| What the task requires |
Below are some entries. Output each one exactly as it appears.

| Information shown |

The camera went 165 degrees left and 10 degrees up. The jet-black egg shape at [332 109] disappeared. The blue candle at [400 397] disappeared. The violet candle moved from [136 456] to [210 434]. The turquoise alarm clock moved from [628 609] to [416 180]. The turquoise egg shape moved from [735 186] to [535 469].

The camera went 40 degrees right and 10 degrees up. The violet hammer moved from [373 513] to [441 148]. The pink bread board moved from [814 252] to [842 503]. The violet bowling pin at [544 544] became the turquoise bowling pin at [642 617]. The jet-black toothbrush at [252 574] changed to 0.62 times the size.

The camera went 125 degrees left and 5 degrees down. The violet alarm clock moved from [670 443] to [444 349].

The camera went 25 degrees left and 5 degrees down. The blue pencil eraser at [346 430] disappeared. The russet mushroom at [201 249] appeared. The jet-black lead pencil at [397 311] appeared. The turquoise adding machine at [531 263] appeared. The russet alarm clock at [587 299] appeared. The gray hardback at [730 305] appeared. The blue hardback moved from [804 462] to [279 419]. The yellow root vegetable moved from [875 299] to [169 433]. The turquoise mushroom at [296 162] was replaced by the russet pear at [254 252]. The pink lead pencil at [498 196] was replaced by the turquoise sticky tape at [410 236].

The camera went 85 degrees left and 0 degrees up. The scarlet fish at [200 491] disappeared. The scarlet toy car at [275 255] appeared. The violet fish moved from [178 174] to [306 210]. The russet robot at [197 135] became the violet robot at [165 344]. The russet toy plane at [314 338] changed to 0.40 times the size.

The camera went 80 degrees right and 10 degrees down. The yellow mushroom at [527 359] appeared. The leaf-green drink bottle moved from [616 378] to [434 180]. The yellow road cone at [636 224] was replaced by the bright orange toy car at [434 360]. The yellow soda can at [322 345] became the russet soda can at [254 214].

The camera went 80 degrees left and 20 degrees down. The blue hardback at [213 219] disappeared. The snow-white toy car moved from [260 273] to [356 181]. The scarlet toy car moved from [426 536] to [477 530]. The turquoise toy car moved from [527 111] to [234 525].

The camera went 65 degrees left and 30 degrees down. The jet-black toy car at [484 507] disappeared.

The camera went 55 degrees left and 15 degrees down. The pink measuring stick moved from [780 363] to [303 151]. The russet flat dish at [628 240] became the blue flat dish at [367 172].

| Solution to this task |
The camera went 165 degrees left and 10 degrees up. The jet-black egg shape at [332 109] disappeared. The blue candle at [400 397] disappeared. The violet candle moved from [136 456] to [210 434]. The turquoise alarm clock moved from [628 609] to [416 180]. The turquoise egg shape moved from [735 186] to [535 469].

The camera went 40 degrees right and 10 degrees up. The violet hammer moved from [373 513] to [441 148]. The pink bread board moved from [814 252] to [842 503]. The violet bowling pin at [544 544] became the turquoise bowling pin at [642 617]. The jet-black toothbrush at [252 574] changed to 0.62 times the size.

The camera went 125 degrees left and 5 degrees down. The violet alarm clock moved from [670 443] to [444 349].

The camera went 25 degrees left and 5 degrees down. The blue pencil eraser at [346 430] disappeared. The russet mushroom at [201 249] appeared. The jet-black lead pencil at [397 311] appeared. The turquoise adding machine at [531 263] appeared. The russet alarm clock at [587 299] appeared. The gray hardback at [730 305] appeared. The blue hardback moved from [804 462] to [279 419]. The yellow root vegetable moved from [875 299] to [169 433]. The turquoise mushroom at [296 162] was replaced by the russet pear at [254 252]. The pink lead pencil at [498 196] was replaced by the turquoise sticky tape at [410 236].

The camera went 85 degrees left and 0 degrees up. The scarlet fish at [200 491] disappeared. The scarlet toy car at [275 255] appeared. The violet fish moved from [178 174] to [306 210]. The russet robot at [197 135] became the violet robot at [165 344]. The russet toy plane at [314 338] changed to 0.40 times the size.

The camera went 80 degrees right and 10 degrees down. The yellow mushroom at [527 359] appeared. The leaf-green drink bottle moved from [616 378] to [434 180]. The yellow road cone at [636 224] was replaced by the bright orange toy car at [434 360]. The yellow soda can at [322 345] became the russet soda can at [254 214].

The camera went 80 degrees left and 20 degrees down. The blue hardback at [213 219] disappeared. The snow-white toy car moved from [260 273] to [356 181]. The scarlet toy car moved from [426 536] to [477 530]. The turquoise toy car moved from [527 111] to [234 525].

The camera went 65 degrees left and 30 degrees down. The jet-black toy car at [484 507] disappeared.

The camera went 55 degrees left and 15 degrees down. The pink measuring stick moved from [780 363] to [303 151]. The russet flat dish at [628 240] became the blue flat dish at [367 172].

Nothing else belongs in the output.